> _WHAT THE EXERCISE ASKS_:
Could you transcribe all the entries exactly, omitting the pictures?
__________________________________________________
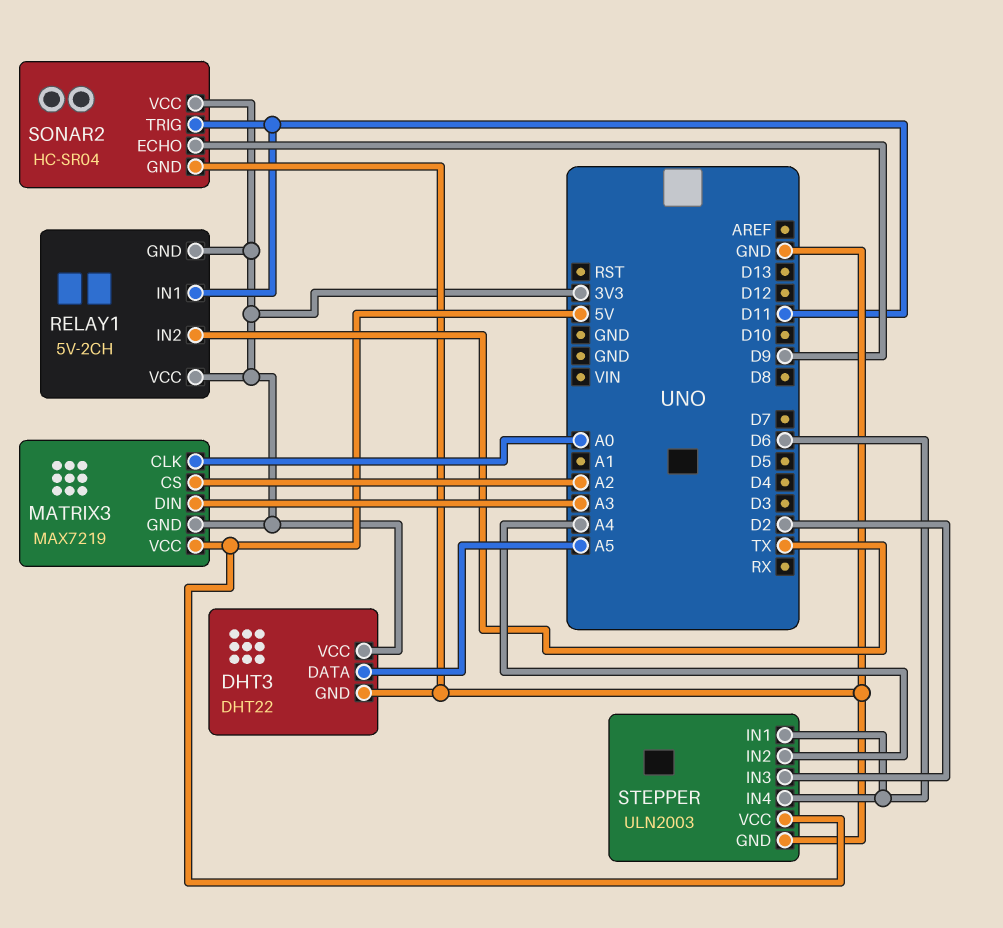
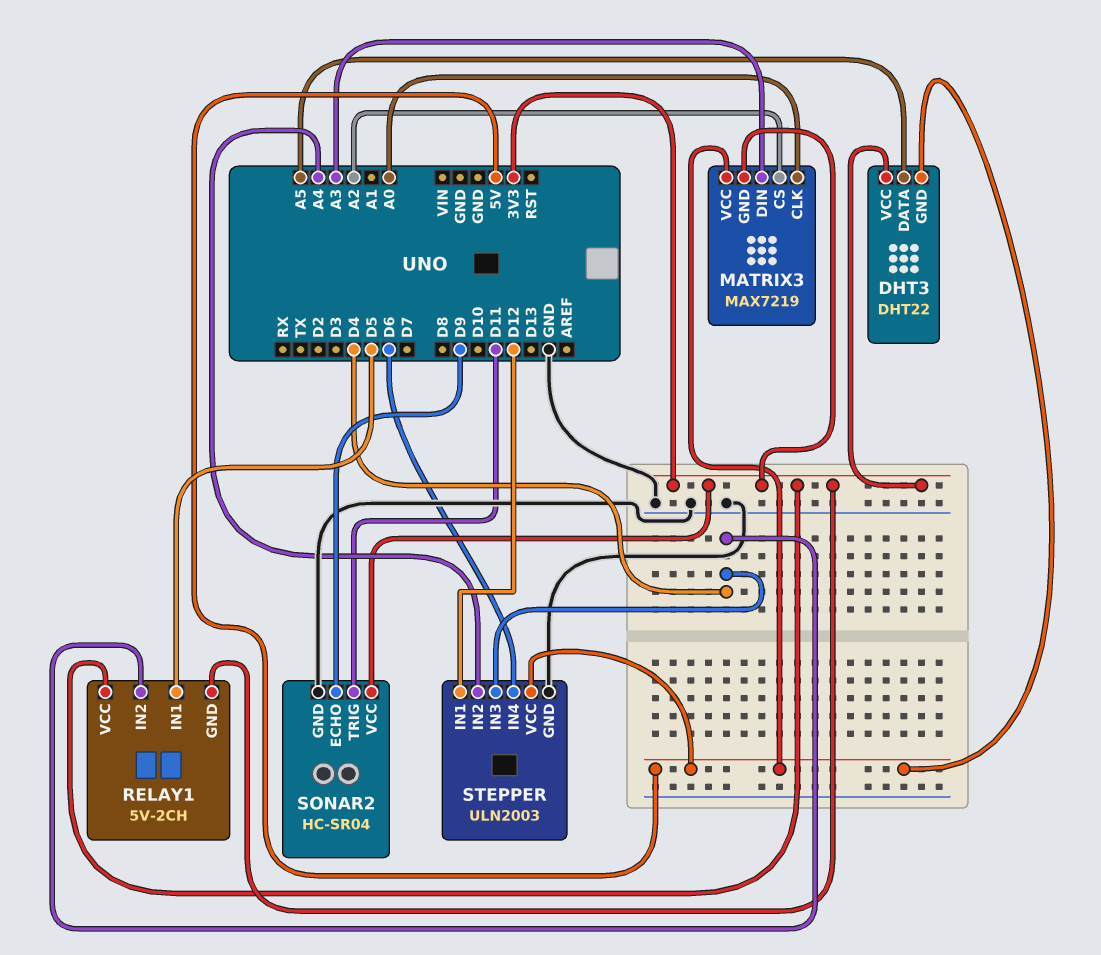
DHT3 pin GND: GND -> 5V
RELAY1 pin IN1: D11 -> D5
RELAY1 pin IN2: TX -> D4
STEPPER pin IN1: D6 -> D12
STEPPER pin IN3: D2 -> D4

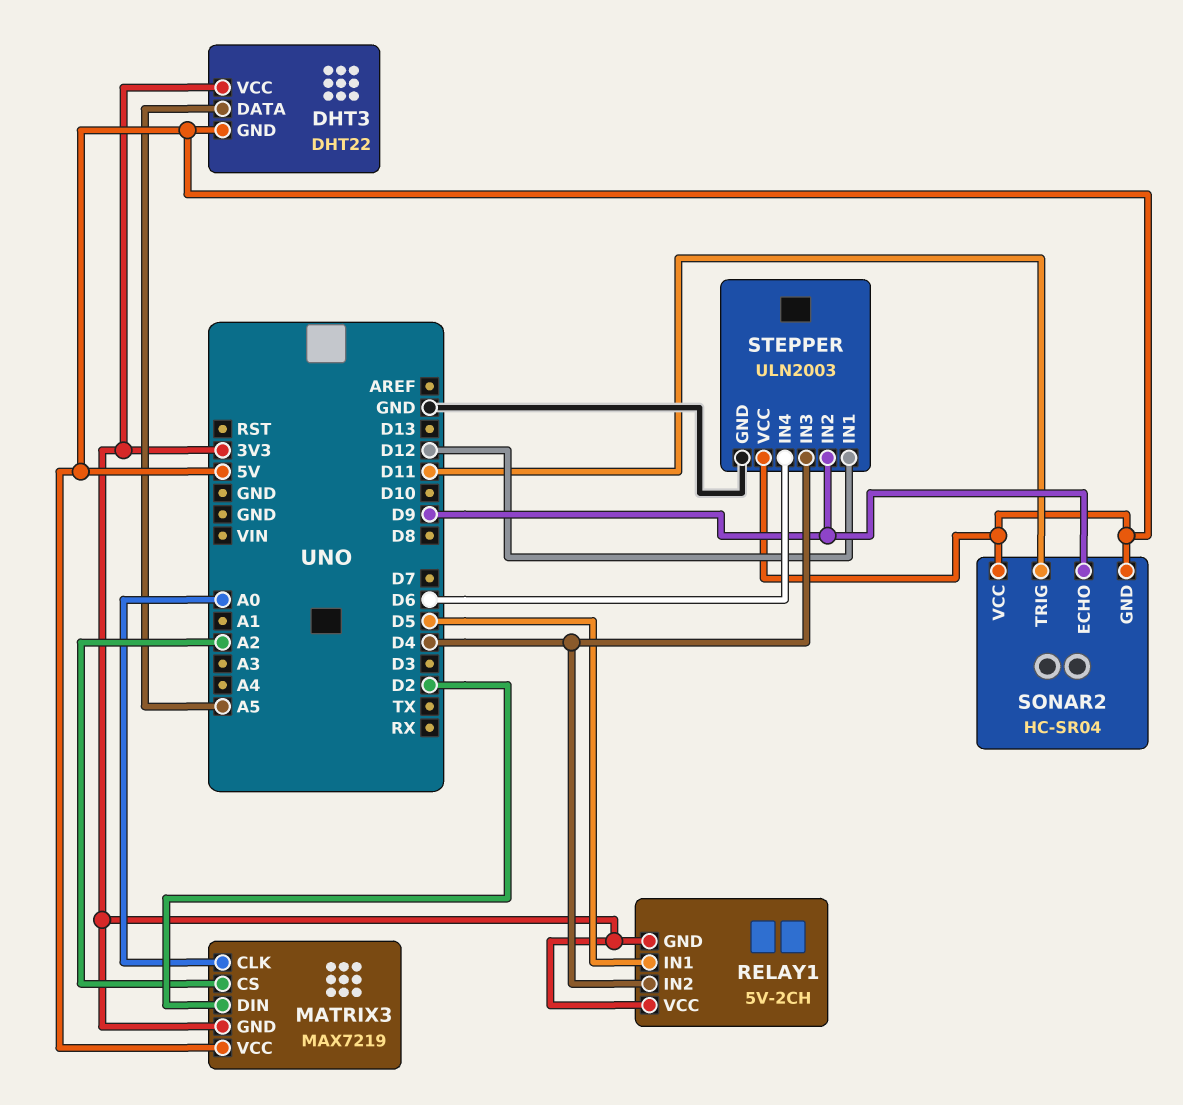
MATRIX3 pin DIN: A3 -> D2
SONAR2 pin GND: GND -> 5V
SONAR2 pin VCC: 3V3 -> 5V
STEPPER pin IN2: A4 -> D9

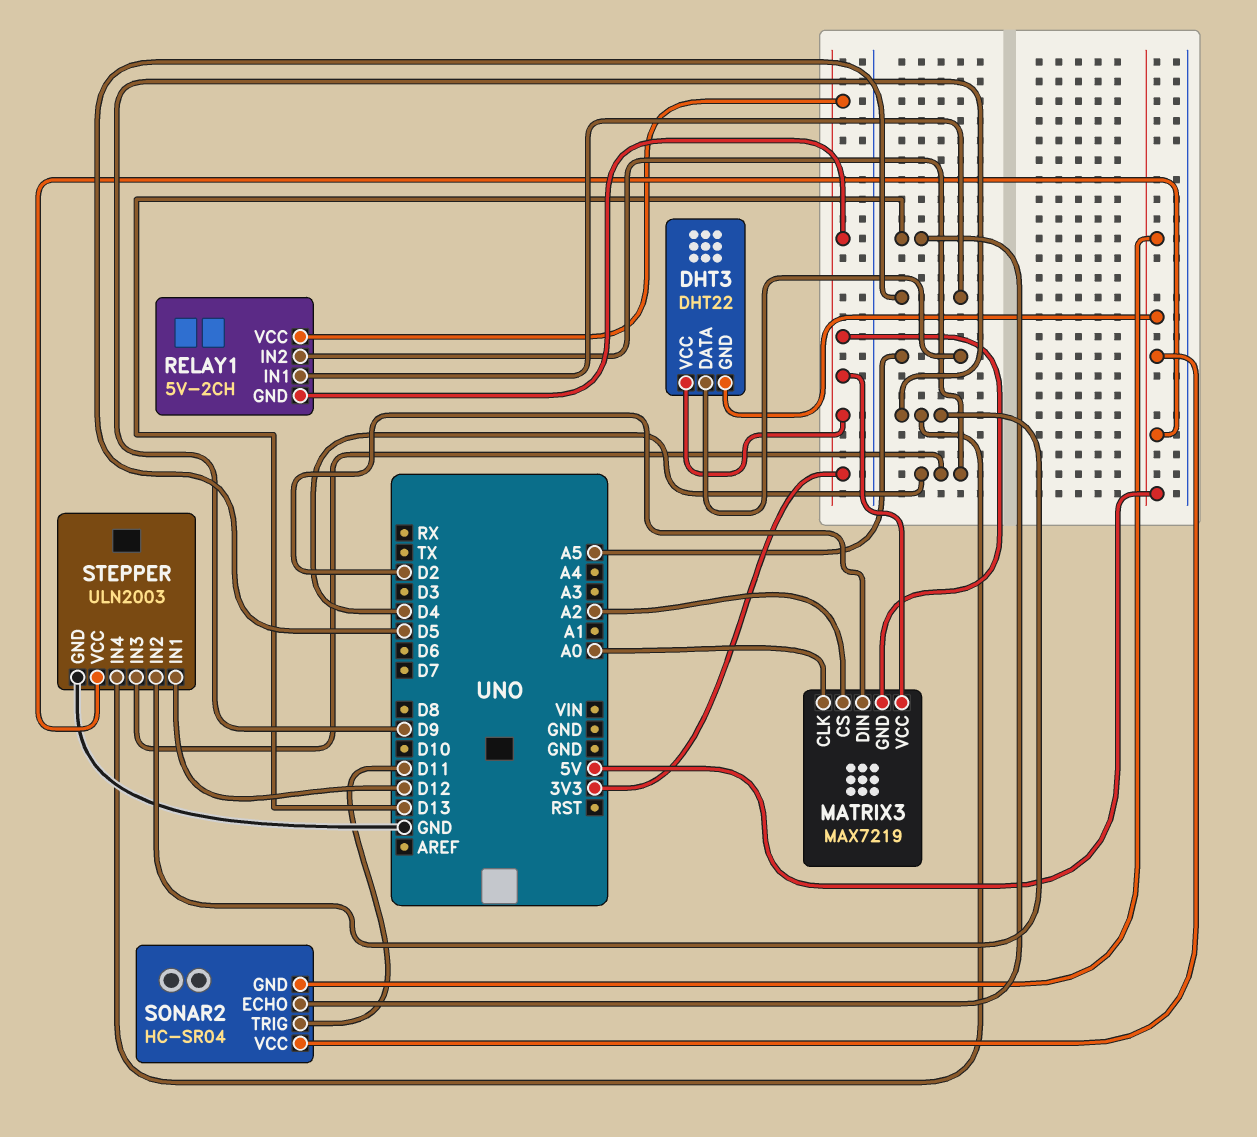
MATRIX3 pin VCC: 5V -> 3V3
SONAR2 pin ECHO: D9 -> D13
STEPPER pin IN4: D6 -> D9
__________________________________________________
> _EXERCISE SOLUTION_:
DHT3 pin GND: GND -> 5V
RELAY1 pin IN1: D11 -> D5
RELAY1 pin IN2: TX -> D4
STEPPER pin IN1: D6 -> D12
STEPPER pin IN3: D2 -> D4

MATRIX3 pin DIN: A3 -> D2
SONAR2 pin GND: GND -> 5V
SONAR2 pin VCC: 3V3 -> 5V
STEPPER pin IN2: A4 -> D9

MATRIX3 pin VCC: 5V -> 3V3
SONAR2 pin ECHO: D9 -> D13
STEPPER pin IN4: D6 -> D9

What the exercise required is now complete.